TASK DESCRIPTION
Take the entries below and print only the lines from the one with "(595, 155) = (763, 333): pink" through the one with "(624, 185) = (685, 219): none", exactly as they stand, both ends included.

DATA FOR PROCESSING

------------------------------------------------------------------------

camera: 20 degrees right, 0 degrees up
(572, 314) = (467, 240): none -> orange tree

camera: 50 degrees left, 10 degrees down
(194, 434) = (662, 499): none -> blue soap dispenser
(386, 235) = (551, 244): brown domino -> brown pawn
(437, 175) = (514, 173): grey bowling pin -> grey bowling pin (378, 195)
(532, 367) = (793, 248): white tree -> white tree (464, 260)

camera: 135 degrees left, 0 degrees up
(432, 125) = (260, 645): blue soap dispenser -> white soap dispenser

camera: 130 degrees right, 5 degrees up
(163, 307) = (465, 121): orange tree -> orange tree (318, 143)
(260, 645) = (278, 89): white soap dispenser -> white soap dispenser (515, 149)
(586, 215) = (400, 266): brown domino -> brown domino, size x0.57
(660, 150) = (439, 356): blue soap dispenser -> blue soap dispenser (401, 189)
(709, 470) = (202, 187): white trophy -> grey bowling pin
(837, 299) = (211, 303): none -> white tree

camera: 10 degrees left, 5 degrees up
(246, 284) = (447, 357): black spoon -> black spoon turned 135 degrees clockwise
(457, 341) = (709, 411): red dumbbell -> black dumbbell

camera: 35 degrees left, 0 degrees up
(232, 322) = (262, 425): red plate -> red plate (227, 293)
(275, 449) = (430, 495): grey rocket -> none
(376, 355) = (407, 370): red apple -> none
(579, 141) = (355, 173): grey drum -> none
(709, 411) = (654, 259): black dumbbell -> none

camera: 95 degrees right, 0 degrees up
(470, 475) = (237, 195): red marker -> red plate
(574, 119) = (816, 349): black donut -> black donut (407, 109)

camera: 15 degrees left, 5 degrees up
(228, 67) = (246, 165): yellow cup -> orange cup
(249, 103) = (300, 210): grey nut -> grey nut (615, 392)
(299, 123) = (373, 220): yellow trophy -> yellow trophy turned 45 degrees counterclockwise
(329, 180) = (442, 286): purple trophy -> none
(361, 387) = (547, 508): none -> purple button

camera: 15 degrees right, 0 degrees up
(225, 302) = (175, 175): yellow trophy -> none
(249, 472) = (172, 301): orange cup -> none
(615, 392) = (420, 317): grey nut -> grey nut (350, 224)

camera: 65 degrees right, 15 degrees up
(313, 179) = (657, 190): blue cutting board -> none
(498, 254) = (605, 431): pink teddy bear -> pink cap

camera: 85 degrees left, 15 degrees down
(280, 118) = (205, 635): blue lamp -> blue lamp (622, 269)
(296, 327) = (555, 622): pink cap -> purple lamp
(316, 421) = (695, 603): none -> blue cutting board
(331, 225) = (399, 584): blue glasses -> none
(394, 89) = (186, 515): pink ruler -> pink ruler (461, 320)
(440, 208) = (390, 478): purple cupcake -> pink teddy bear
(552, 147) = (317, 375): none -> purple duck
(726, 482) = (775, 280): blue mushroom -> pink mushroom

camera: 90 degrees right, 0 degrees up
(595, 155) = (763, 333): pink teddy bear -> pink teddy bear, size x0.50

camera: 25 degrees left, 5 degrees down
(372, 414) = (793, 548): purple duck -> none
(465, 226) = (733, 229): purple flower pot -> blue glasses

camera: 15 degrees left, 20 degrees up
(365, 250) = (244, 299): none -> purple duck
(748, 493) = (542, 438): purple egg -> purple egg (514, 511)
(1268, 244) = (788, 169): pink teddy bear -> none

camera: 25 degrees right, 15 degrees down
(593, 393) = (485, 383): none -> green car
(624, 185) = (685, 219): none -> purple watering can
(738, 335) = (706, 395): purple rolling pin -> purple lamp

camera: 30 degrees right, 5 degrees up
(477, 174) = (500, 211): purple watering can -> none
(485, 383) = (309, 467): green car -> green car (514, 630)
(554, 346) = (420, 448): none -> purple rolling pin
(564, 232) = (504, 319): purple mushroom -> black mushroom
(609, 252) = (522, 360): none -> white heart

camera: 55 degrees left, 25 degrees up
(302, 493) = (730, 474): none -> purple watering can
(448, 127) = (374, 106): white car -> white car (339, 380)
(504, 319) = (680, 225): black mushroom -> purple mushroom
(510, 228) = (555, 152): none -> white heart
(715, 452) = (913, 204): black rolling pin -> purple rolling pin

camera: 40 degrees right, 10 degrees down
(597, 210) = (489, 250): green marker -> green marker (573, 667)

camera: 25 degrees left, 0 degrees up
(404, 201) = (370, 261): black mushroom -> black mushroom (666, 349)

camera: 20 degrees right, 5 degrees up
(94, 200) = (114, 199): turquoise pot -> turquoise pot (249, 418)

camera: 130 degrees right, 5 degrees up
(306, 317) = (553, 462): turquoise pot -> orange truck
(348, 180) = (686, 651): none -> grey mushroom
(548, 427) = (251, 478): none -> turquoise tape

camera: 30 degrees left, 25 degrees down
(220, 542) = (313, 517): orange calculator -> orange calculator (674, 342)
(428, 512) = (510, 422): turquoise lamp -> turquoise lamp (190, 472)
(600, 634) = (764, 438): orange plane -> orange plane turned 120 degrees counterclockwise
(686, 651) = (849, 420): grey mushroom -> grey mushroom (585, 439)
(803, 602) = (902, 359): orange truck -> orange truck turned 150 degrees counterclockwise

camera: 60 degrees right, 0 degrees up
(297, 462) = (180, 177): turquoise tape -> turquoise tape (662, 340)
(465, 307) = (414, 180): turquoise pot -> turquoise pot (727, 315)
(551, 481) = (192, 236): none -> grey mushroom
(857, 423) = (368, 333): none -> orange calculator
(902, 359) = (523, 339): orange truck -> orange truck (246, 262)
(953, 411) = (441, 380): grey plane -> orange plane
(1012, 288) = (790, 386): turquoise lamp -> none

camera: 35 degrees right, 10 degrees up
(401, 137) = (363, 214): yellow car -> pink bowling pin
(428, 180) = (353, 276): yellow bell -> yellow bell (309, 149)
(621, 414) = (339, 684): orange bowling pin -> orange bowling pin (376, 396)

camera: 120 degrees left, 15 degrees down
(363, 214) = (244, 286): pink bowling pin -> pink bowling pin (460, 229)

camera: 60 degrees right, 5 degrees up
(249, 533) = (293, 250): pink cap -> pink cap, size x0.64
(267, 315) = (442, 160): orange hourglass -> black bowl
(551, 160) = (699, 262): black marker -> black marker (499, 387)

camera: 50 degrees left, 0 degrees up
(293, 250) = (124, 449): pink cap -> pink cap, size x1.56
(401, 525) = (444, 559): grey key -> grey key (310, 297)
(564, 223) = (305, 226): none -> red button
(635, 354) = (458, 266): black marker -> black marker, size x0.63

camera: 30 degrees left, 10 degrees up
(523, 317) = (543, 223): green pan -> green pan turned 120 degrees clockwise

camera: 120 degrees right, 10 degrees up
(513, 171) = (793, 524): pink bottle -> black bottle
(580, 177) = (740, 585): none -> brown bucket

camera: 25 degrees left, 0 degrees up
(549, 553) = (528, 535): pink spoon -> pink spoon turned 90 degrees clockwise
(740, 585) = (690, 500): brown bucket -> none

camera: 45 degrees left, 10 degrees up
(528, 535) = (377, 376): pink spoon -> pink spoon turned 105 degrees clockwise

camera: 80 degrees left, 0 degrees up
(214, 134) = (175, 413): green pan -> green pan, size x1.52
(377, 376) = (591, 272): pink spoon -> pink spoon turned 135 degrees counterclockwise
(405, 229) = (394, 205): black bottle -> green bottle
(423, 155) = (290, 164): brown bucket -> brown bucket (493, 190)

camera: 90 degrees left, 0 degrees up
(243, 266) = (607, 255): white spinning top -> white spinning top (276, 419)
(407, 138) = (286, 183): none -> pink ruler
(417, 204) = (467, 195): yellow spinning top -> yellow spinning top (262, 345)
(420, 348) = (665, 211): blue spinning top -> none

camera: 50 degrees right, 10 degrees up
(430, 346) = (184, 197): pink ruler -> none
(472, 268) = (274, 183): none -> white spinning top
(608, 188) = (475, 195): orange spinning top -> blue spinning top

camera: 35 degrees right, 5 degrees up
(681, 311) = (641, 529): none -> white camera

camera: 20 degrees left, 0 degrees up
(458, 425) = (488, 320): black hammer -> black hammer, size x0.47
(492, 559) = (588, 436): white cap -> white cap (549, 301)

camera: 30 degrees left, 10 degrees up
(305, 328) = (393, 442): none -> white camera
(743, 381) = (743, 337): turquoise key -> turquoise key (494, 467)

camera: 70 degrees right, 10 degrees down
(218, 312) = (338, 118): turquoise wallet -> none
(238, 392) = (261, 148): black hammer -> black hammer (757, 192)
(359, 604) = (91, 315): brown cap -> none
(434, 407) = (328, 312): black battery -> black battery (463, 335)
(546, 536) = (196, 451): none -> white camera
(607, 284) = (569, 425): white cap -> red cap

------------------------------------------------------------------------

EXERCISE OUTPUT
(595, 155) = (763, 333): pink teddy bear -> pink teddy bear, size x0.50

camera: 25 degrees left, 5 degrees down
(372, 414) = (793, 548): purple duck -> none
(465, 226) = (733, 229): purple flower pot -> blue glasses

camera: 15 degrees left, 20 degrees up
(365, 250) = (244, 299): none -> purple duck
(748, 493) = (542, 438): purple egg -> purple egg (514, 511)
(1268, 244) = (788, 169): pink teddy bear -> none

camera: 25 degrees right, 15 degrees down
(593, 393) = (485, 383): none -> green car
(624, 185) = (685, 219): none -> purple watering can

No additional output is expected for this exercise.